Task to complete ::
Word for word, copy the lines from the one with "J3 pin 1: N014 -> +3V3" to the last line of the data below, counting both, and keep every picture out.

Data supplied ::
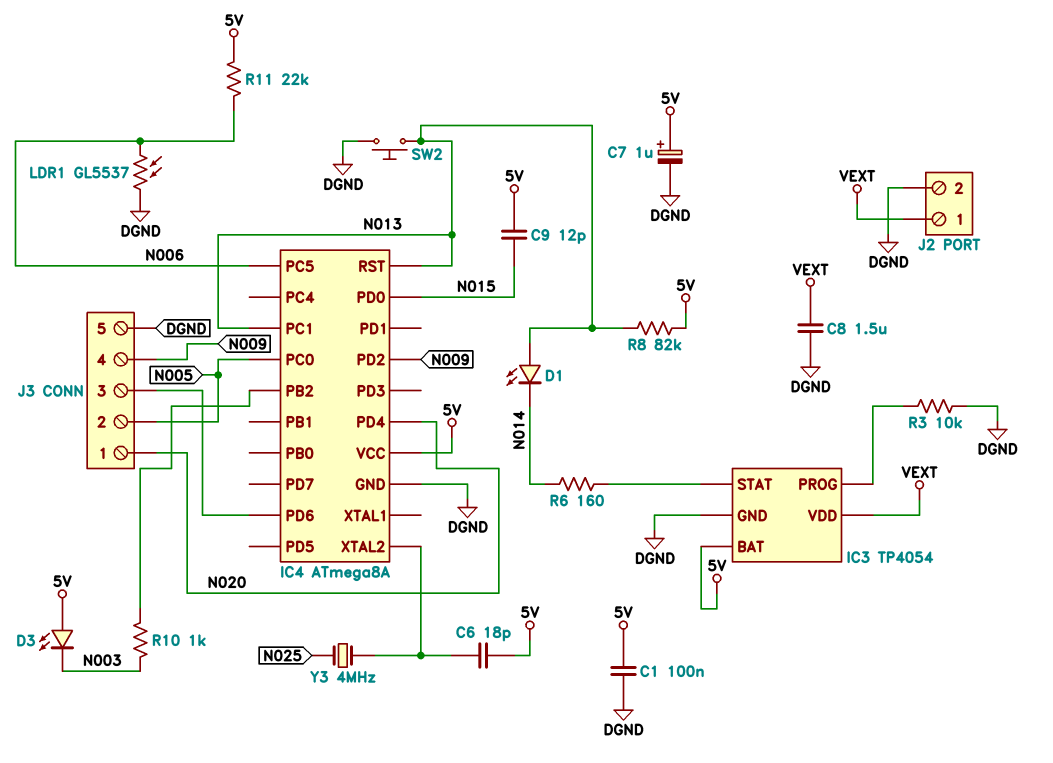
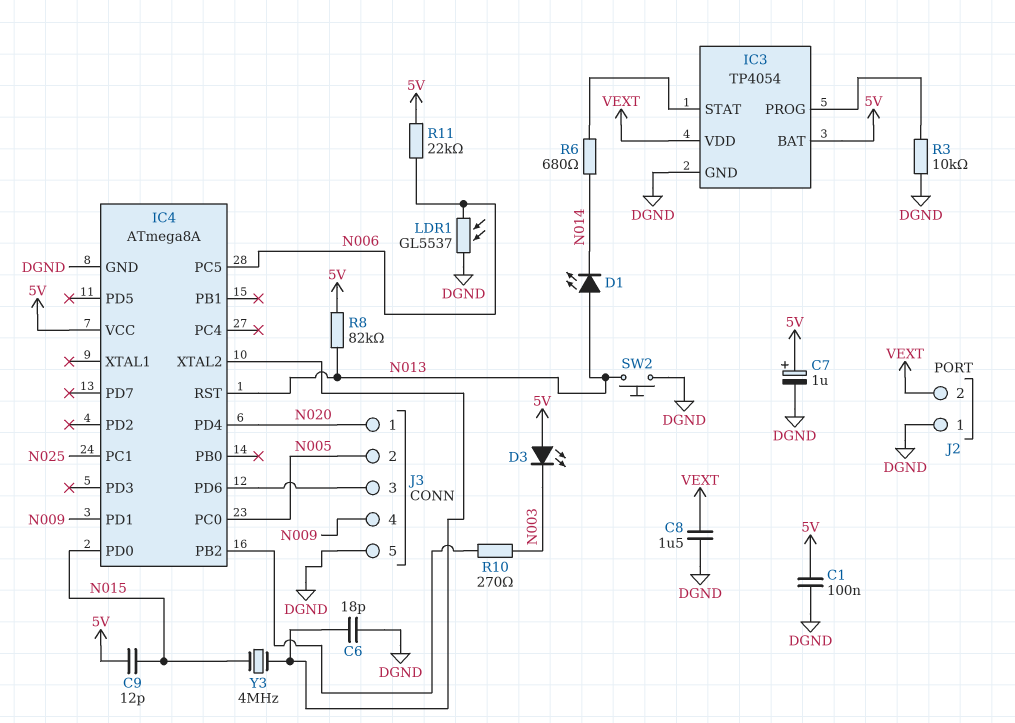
C6: 18pF (5V, IC4/XTAL2) -> 18pF (DGND, IC4/XTAL2)
IC4 pin PC1: N013 -> N025
IC4 pin PD1: none -> N009
IC4 pin PD2: N009 -> none
J2 pin 1: VEXT -> DGND
J2 pin 2: DGND -> VEXT
R6: 160 (IC3/STAT, N014) -> 680 (IC3/STAT, N014)
R10: 1k (IC4/PB2, N003) -> 270 (IC4/PB2, N003)
Y3: 4MHz (IC4/XTAL2, N025) -> 4MHz (IC4/XTAL2, N015)

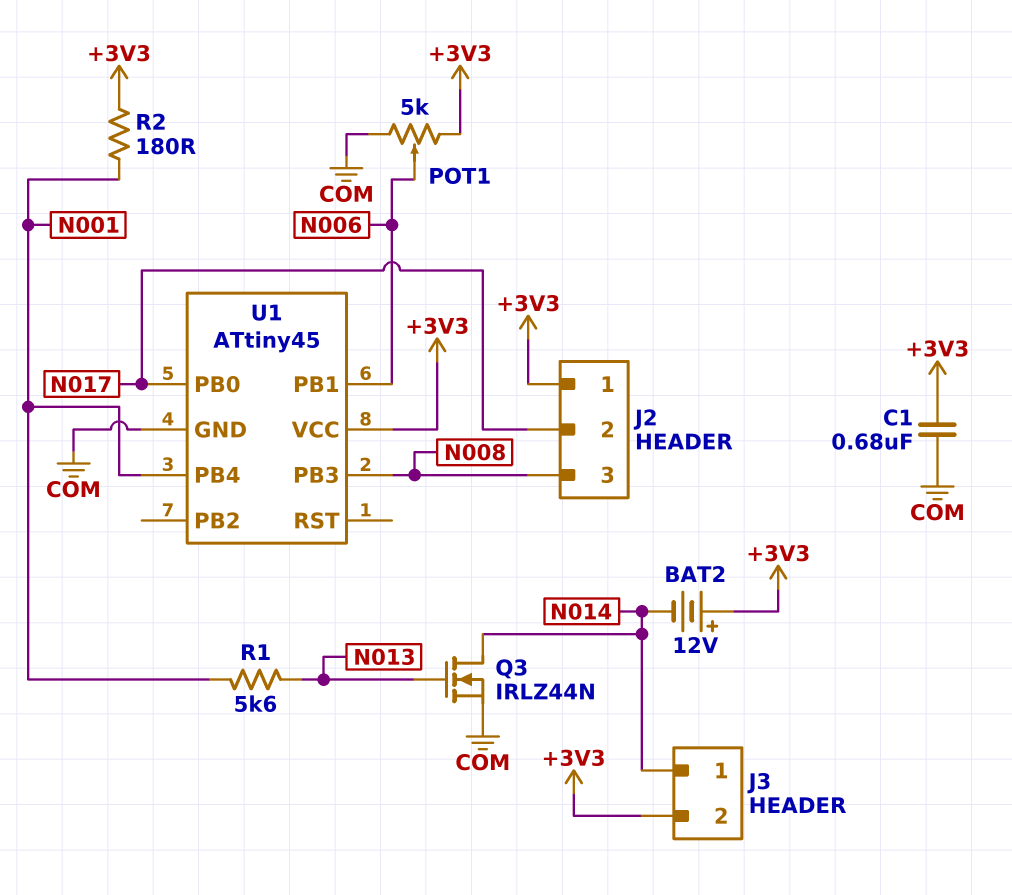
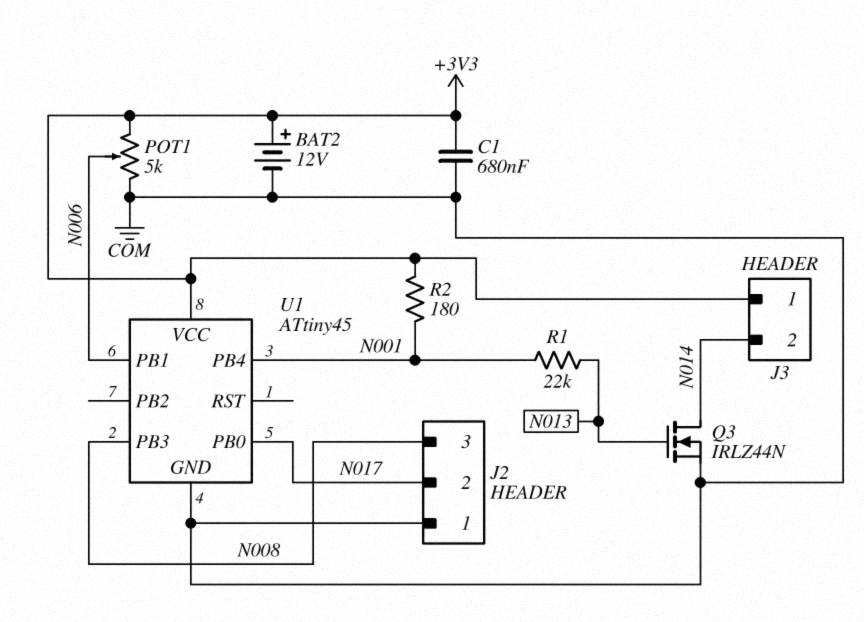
BAT2: 12V (plus +3V3, minus N014) -> 12V (plus +3V3, minus COM)
J2 pin 1: +3V3 -> COM
J3 pin 1: N014 -> +3V3
J3 pin 2: +3V3 -> N014
R1: 5.6k (N001, N013) -> 22k (N001, N013)

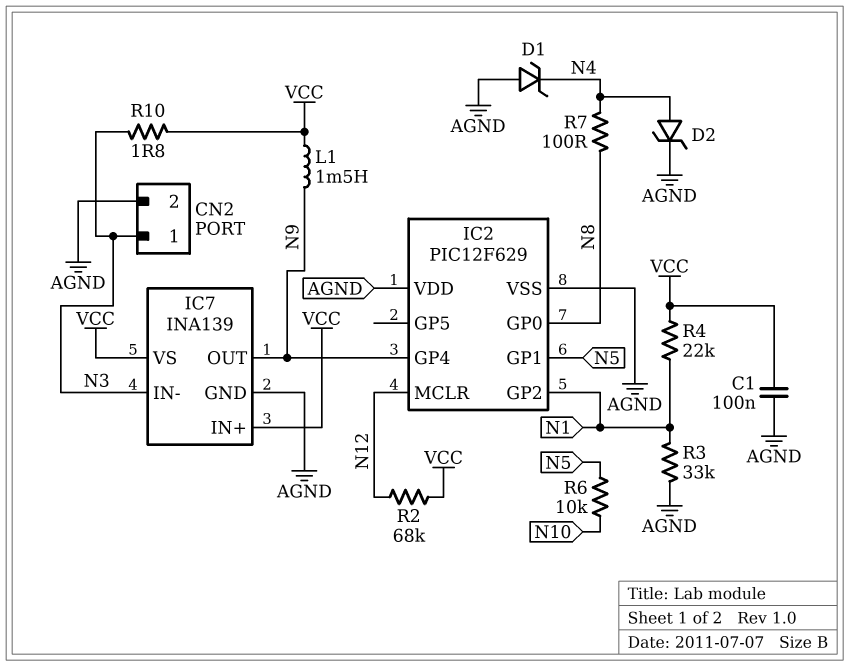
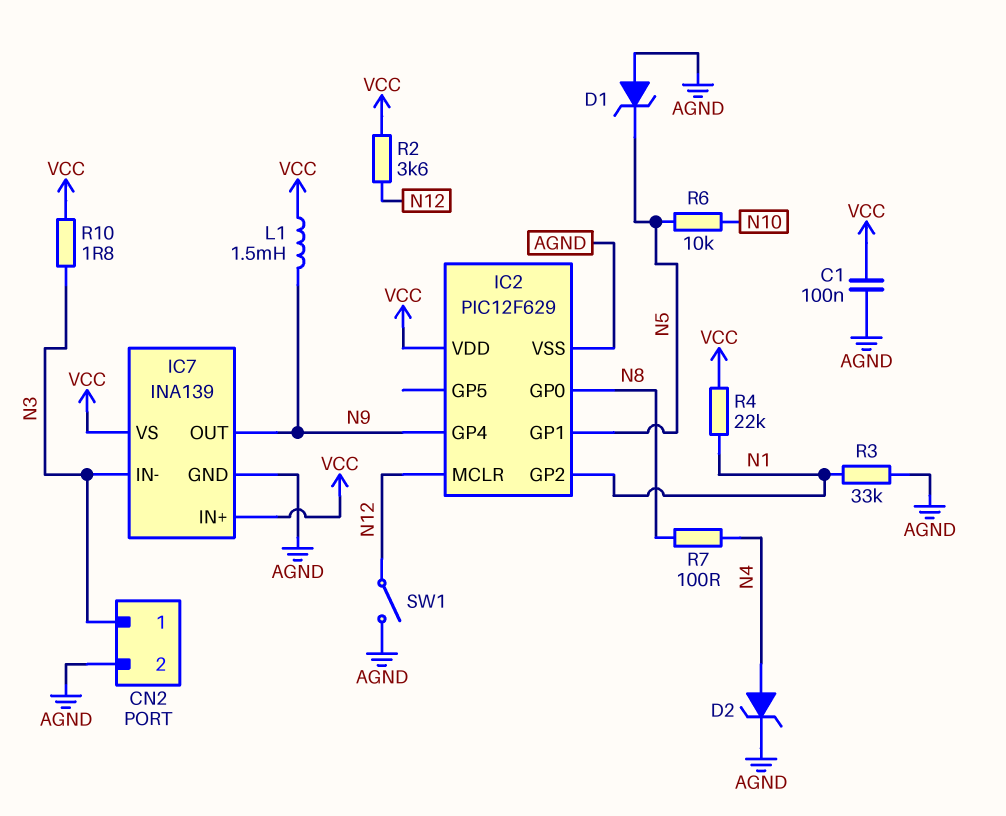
D1: zener (A AGND, K N4) -> zener (A AGND, K N5)
IC2 pin VDD: AGND -> VCC
R2: 68k (N12, VCC) -> 3.6k (N12, VCC)
SW1: none -> switch (AGND, N12)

Output of the exercise ::
J3 pin 1: N014 -> +3V3
J3 pin 2: +3V3 -> N014
R1: 5.6k (N001, N013) -> 22k (N001, N013)

D1: zener (A AGND, K N4) -> zener (A AGND, K N5)
IC2 pin VDD: AGND -> VCC
R2: 68k (N12, VCC) -> 3.6k (N12, VCC)
SW1: none -> switch (AGND, N12)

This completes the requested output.